[Difference listings]
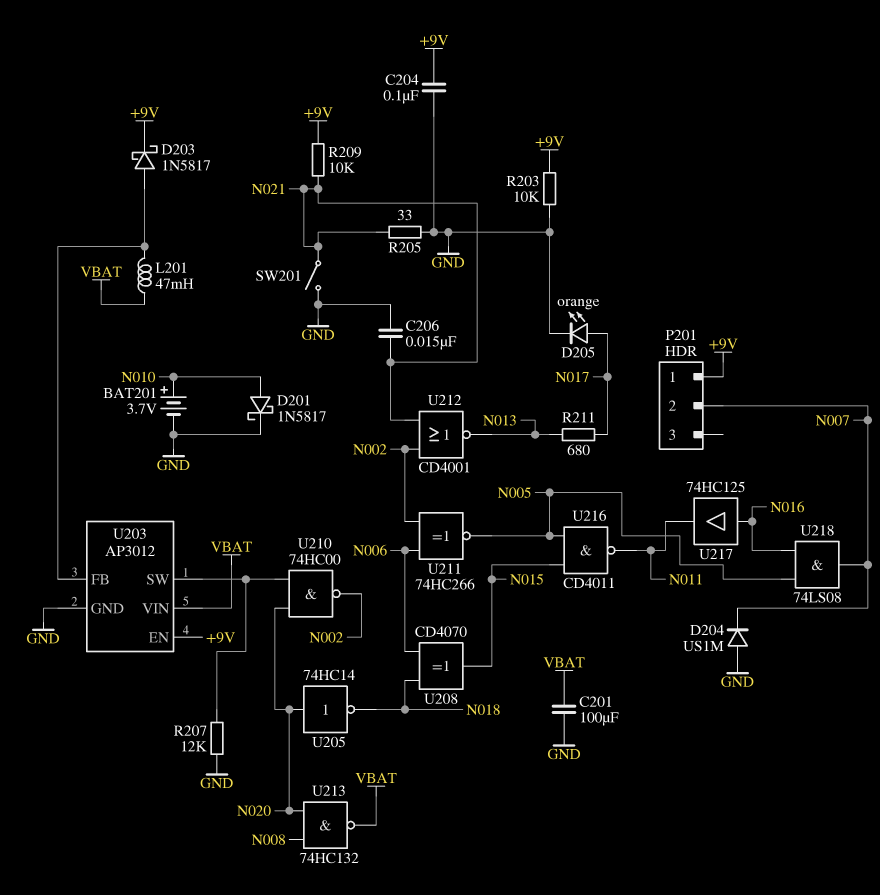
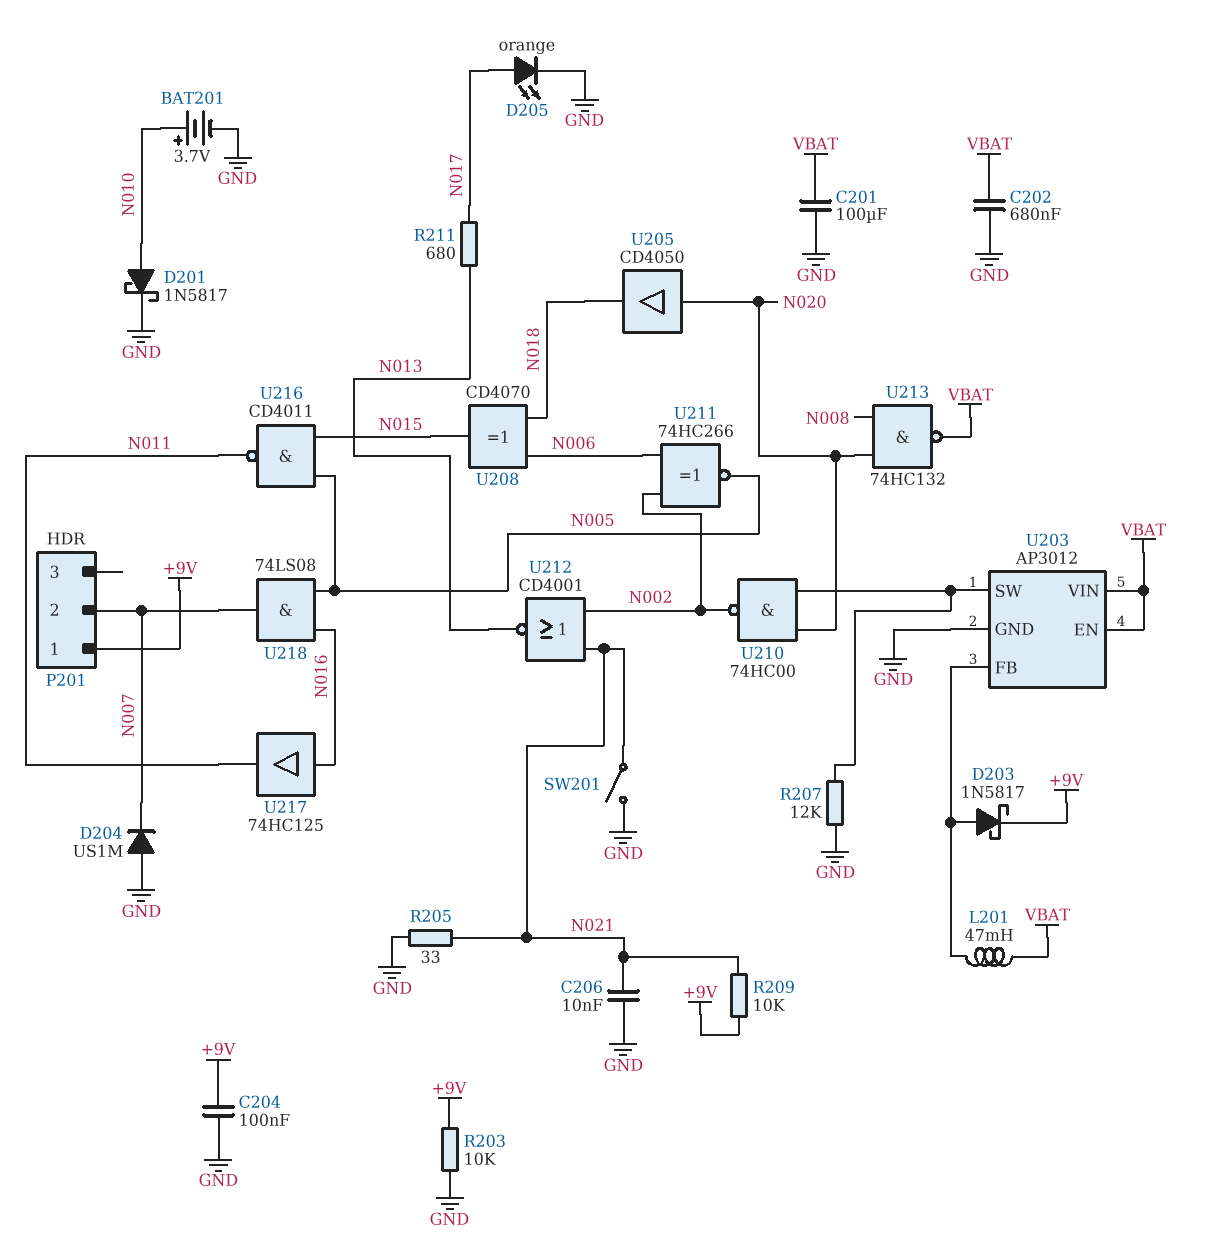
C202: none -> 680nF (GND, VBAT)
C206: 15nF (GND, N021) -> 10nF (GND, N021)
U203 pin EN: +9V -> VBAT
U205: NOT 74HC14 (in N020, out N018) -> buffer CD4050 (in N020, out N018)

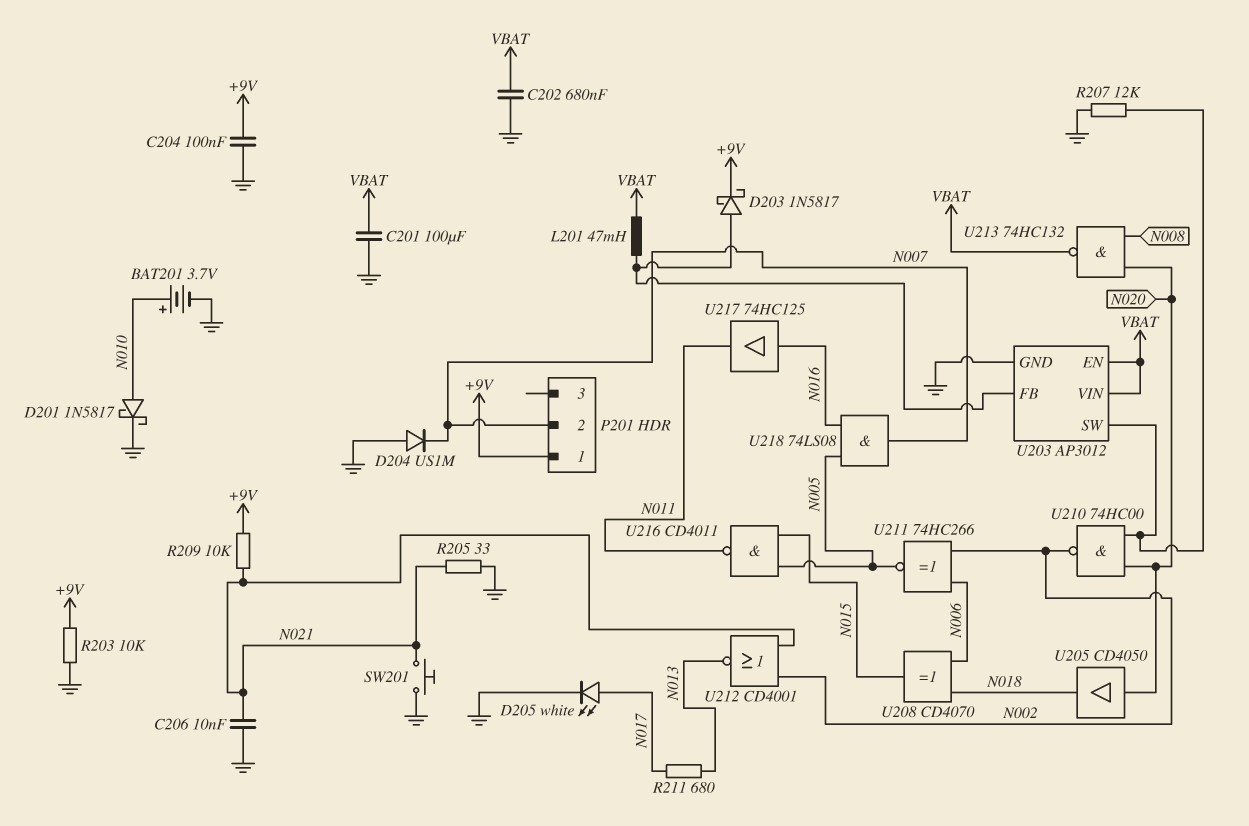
D205: LED orange (A N017, K GND) -> LED white (A N017, K GND)
SW201: switch (GND, N021) -> button (GND, N021)

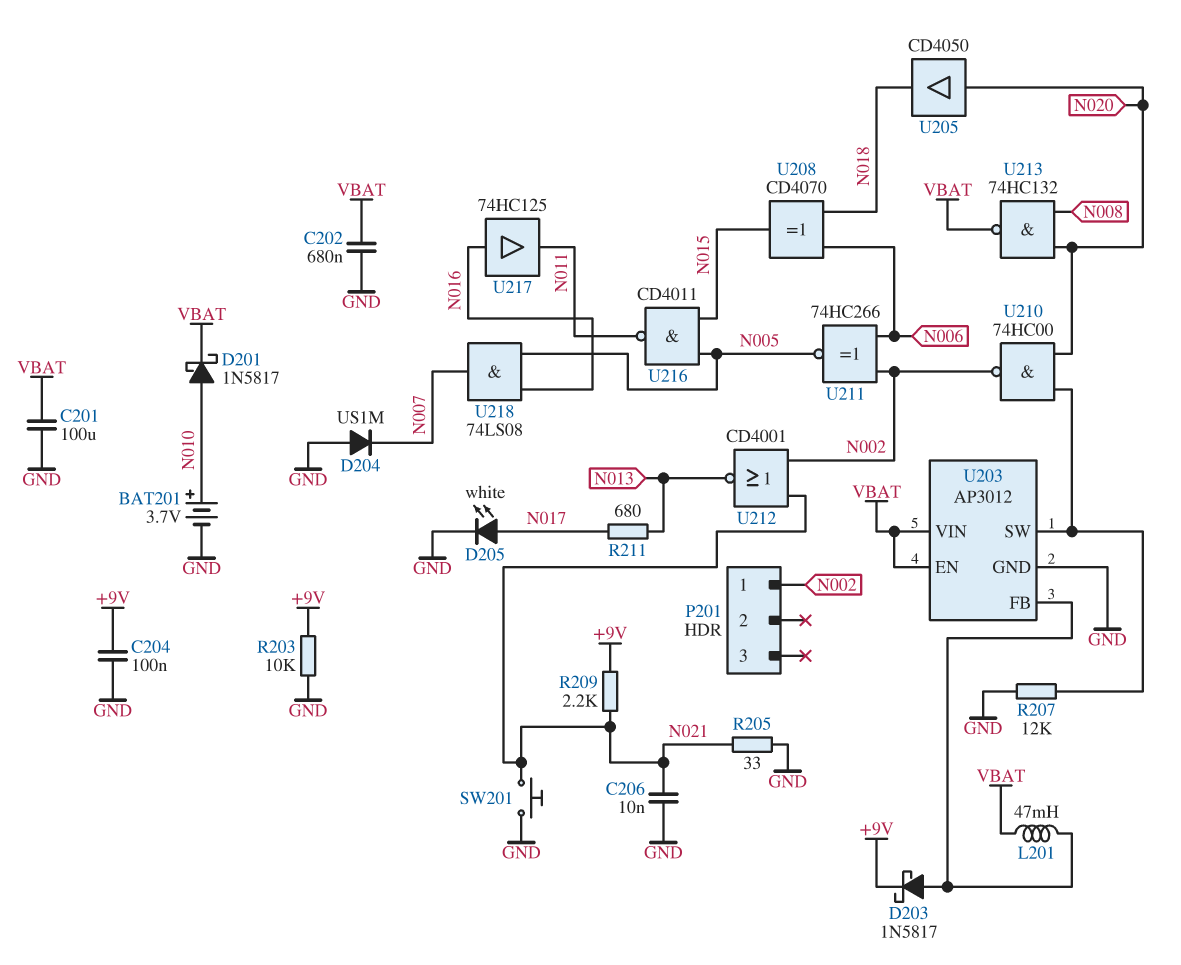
D201: schottky 1N5817 (A N010, K GND) -> schottky 1N5817 (A N010, K VBAT)
P201 pin 1: +9V -> N002
P201 pin 2: N007 -> none
R209: 10k (+9V, N021) -> 2.2k (+9V, N021)

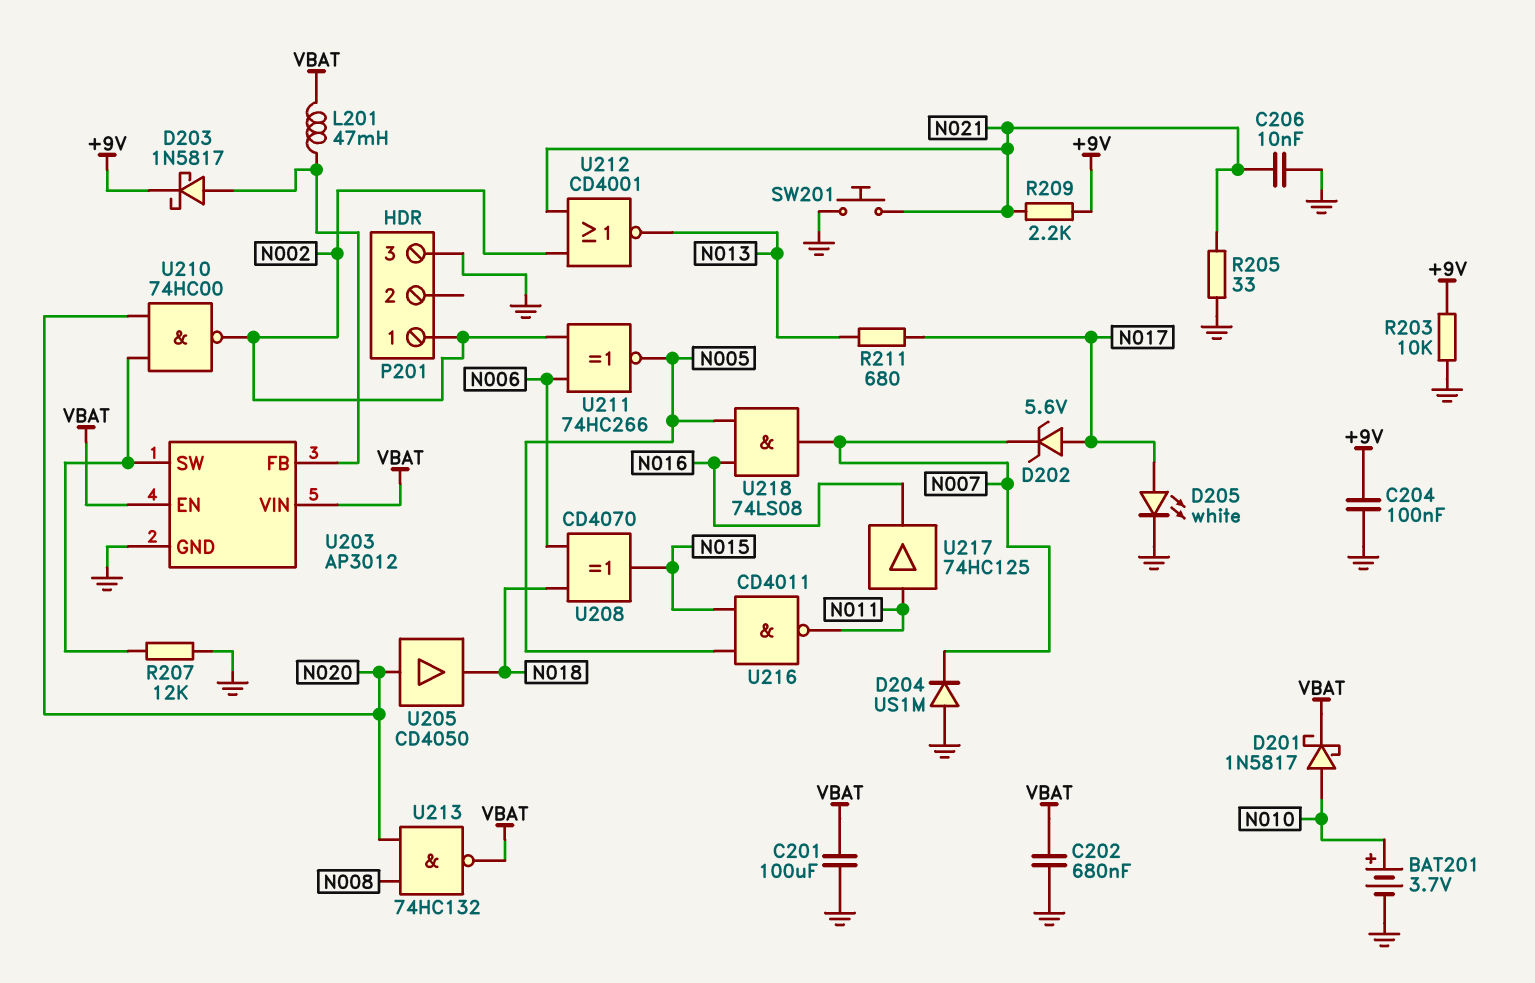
D202: none -> zener 5.6V (A N017, K N007)
P201 pin 3: none -> GND
U217: buffer 74HC125 (in N016, out N011) -> buffer 74HC125 (in N011, out N016)

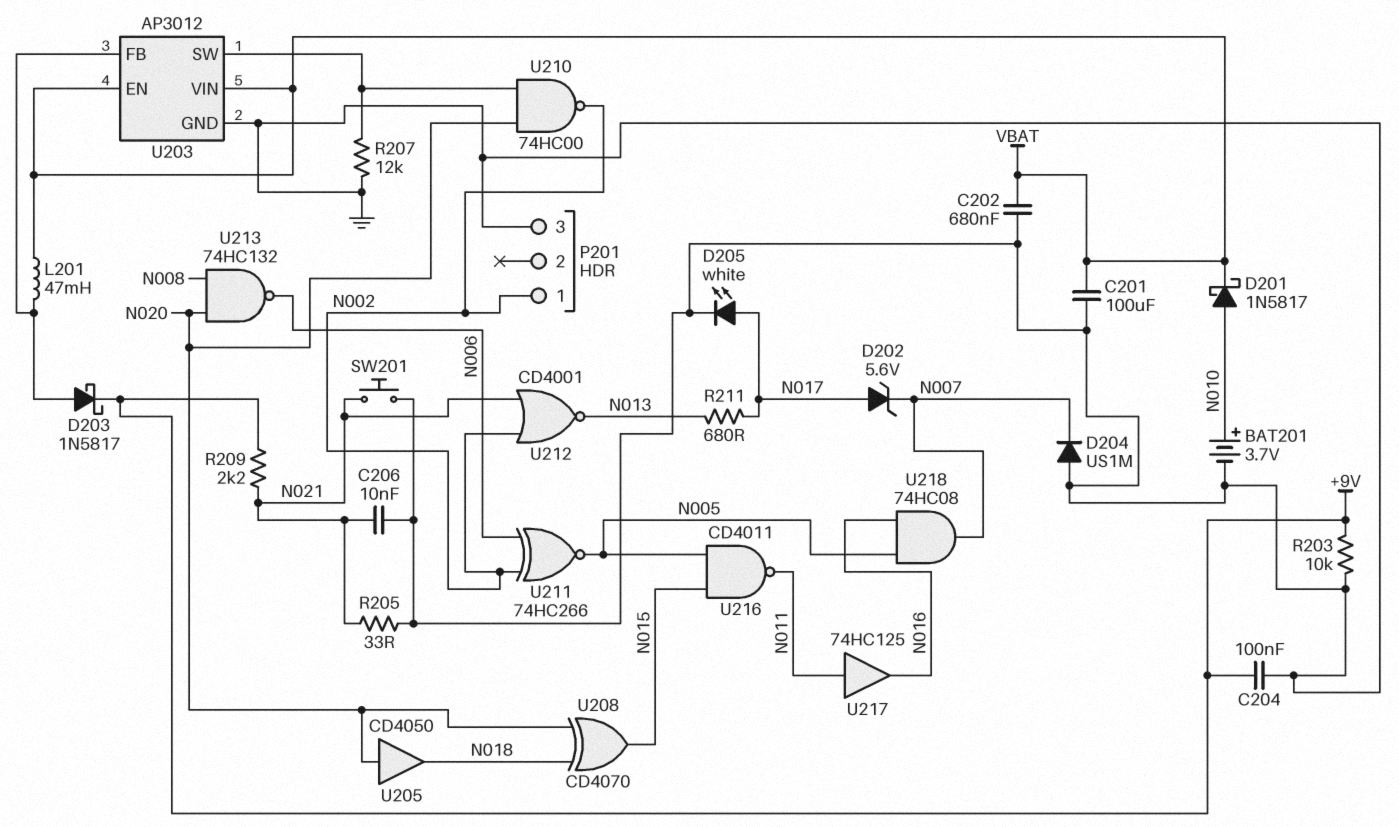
U208: XOR CD4070 (in N006, in N018, out N015) -> XOR CD4070 (in N018, in N020, out N015)
U213: NAND 74HC132 (in N008, in N020, out VBAT) -> NAND 74HC132 (in N008, in N020, out N006)
U218: AND 74LS08 (in N005, in N016, out N007) -> AND 74HC08 (in N005, in N016, out N007)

**Task**
If a line above holds the string "buffer", count it; give the final total as the only output.

**Reply to the exercise**
2